++++ INPUT FOR THIS TASK ++++

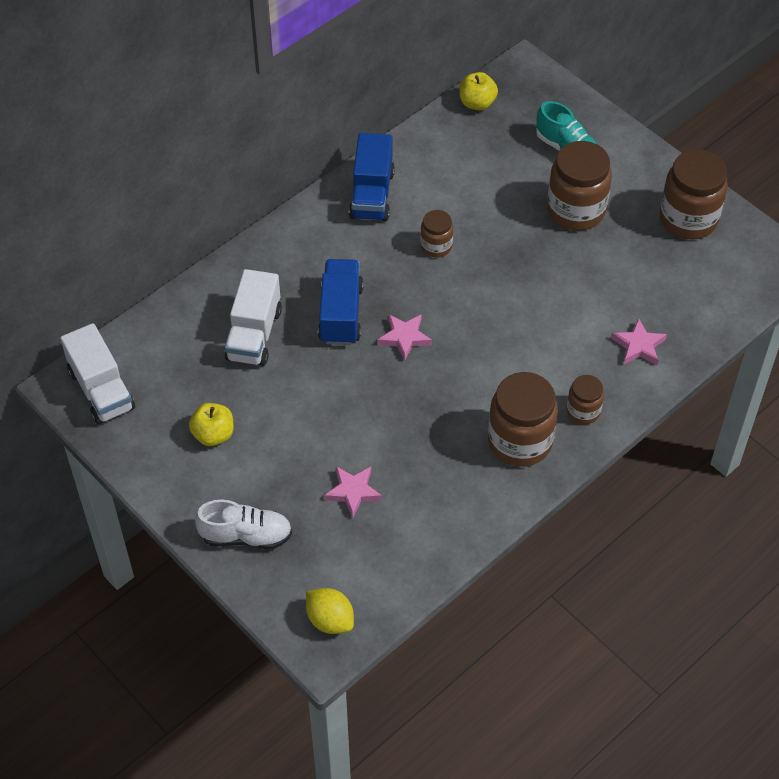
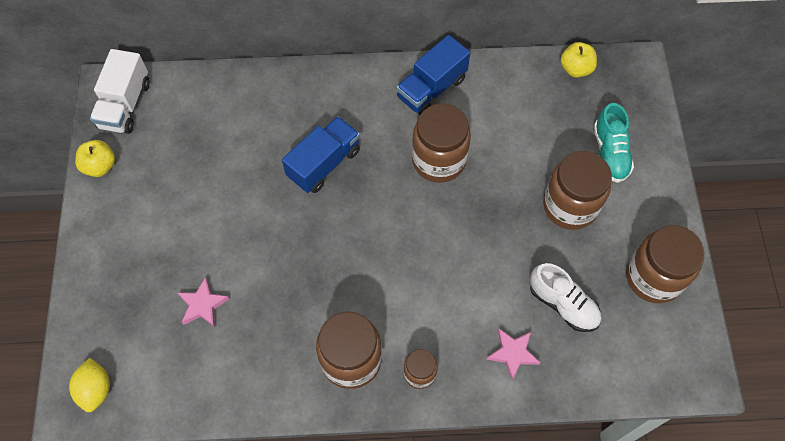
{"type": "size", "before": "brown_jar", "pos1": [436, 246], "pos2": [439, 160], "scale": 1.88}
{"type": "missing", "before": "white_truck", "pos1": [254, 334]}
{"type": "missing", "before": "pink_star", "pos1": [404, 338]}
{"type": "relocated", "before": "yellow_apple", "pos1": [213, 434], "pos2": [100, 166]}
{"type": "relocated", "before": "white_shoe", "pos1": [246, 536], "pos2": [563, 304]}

++++

YOUR OBJECTIVE: Retype the data word for word and keep the pictures out of it.

FINISHED EXERCISE:
{"type": "size", "before": "brown_jar", "pos1": [436, 246], "pos2": [439, 160], "scale": 1.88}
{"type": "missing", "before": "white_truck", "pos1": [254, 334]}
{"type": "missing", "before": "pink_star", "pos1": [404, 338]}
{"type": "relocated", "before": "yellow_apple", "pos1": [213, 434], "pos2": [100, 166]}
{"type": "relocated", "before": "white_shoe", "pos1": [246, 536], "pos2": [563, 304]}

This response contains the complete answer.